* _TASK TO CARRY OUT_
Repeat verbatim each line from the line with "yellow line: (152, 198)" to the end of the entries. Pictures do not belong in the copy.

Stored entries
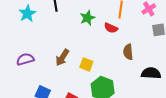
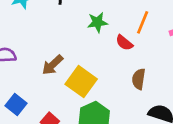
yellow square: (86, 64) -> (81, 82), size x1.6

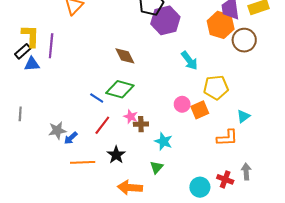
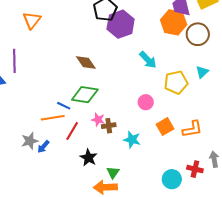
orange square: (200, 110) -> (165, 127), moved
cyan triangle: (243, 116) -> (202, 72), moved
orange line: (83, 162) -> (53, 118), moved
green triangle: (157, 167) -> (113, 172), moved

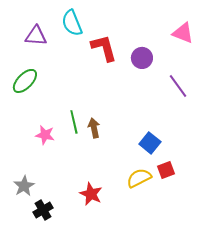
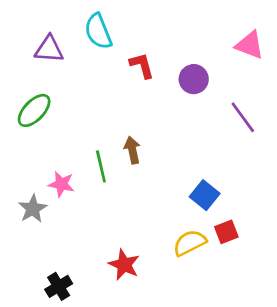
red L-shape: (104, 48) -> (142, 65), size x0.7
brown arrow: (94, 128) -> (132, 150), moved
gray star: (24, 186) -> (33, 209), moved

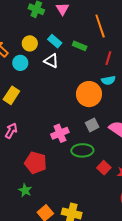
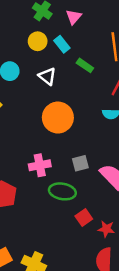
cyan rectangle: (55, 41) -> (62, 44), moved
yellow circle: (30, 43) -> (38, 41), moved
orange circle: (89, 94) -> (58, 118), moved

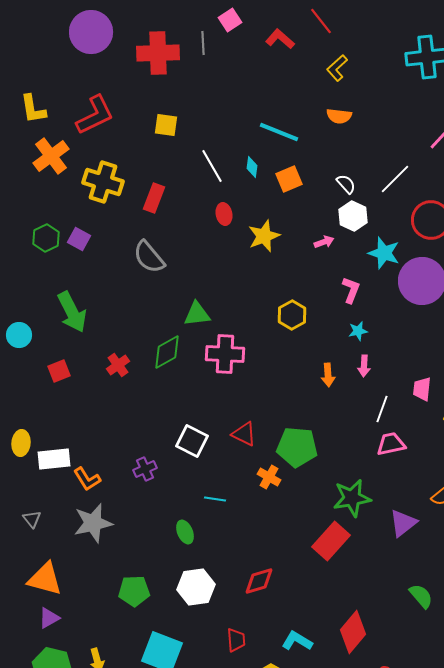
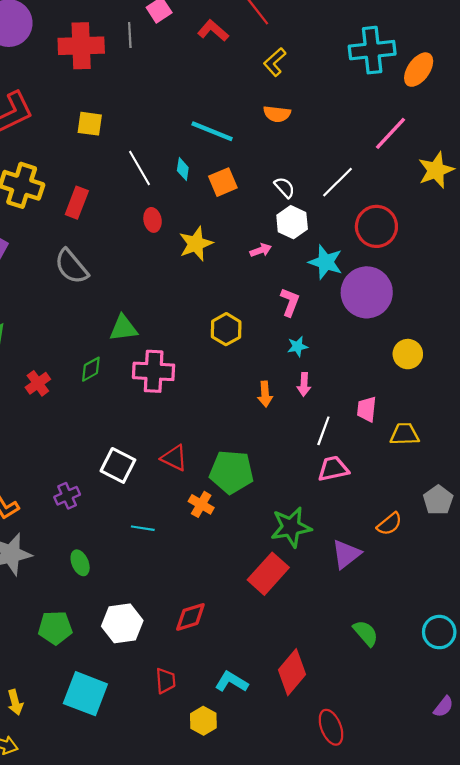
green diamond: (167, 352) -> (91, 369), size x0.7
green ellipse: (185, 532) -> (80, 563), moved

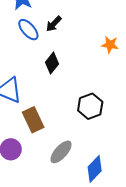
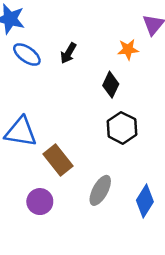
black arrow: (54, 24) -> (68, 53), moved
black diamond: (52, 63) -> (111, 85), moved

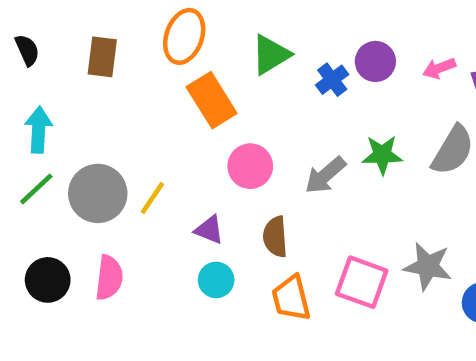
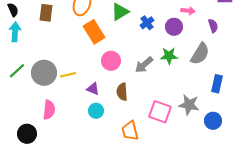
purple circle: (375, 61) -> (174, 27), moved
pink arrow: (439, 68) -> (188, 11), moved, turned -152
cyan arrow: (39, 130) -> (15, 32), moved
yellow line: (152, 198) -> (68, 75), turned 42
black circle: (48, 280) -> (27, 134), moved
orange trapezoid: (291, 298) -> (130, 131), moved

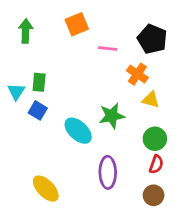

* _OUTPUT BELOW_
yellow line: (152, 198) -> (68, 75), turned 42
black circle: (48, 280) -> (27, 134), moved
orange trapezoid: (291, 298) -> (130, 131), moved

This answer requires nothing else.